Everything in the listing must be repeated exactly, apart from the images.
== RAW DATA ==
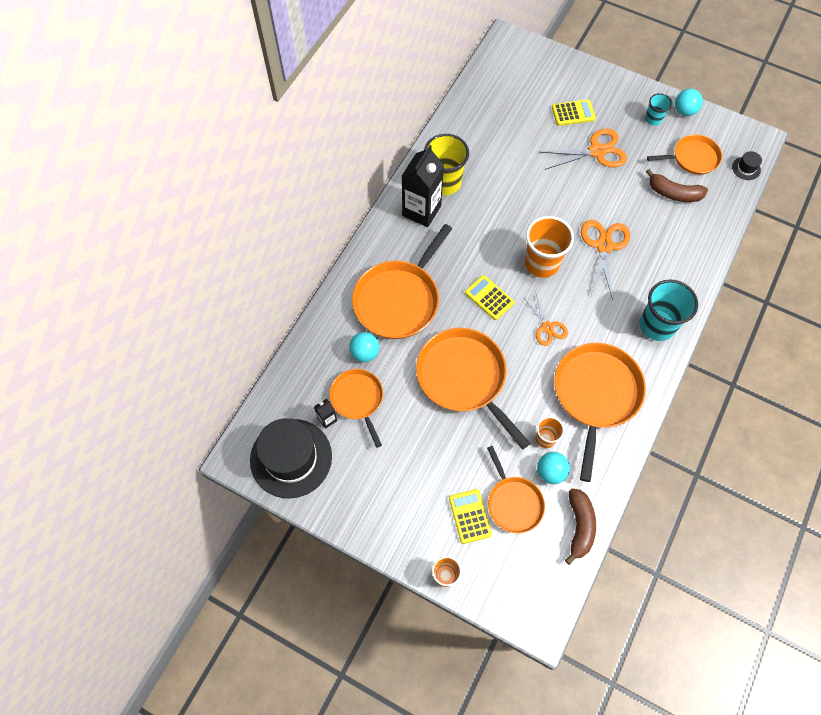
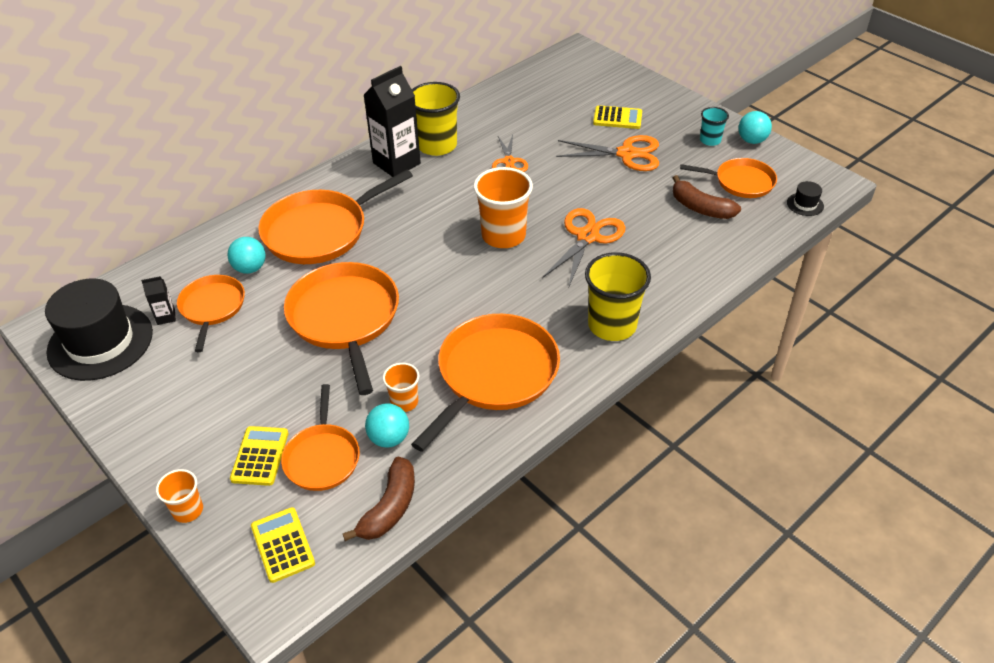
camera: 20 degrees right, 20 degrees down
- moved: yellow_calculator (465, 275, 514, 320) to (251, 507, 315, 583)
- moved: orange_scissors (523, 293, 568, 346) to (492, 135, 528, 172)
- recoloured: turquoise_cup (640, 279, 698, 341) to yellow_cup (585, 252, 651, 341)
===
→ TASK RESULT
camera: 20 degrees right, 20 degrees down
- moved: yellow_calculator (465, 275, 514, 320) to (251, 507, 315, 583)
- moved: orange_scissors (523, 293, 568, 346) to (492, 135, 528, 172)
- recoloured: turquoise_cup (640, 279, 698, 341) to yellow_cup (585, 252, 651, 341)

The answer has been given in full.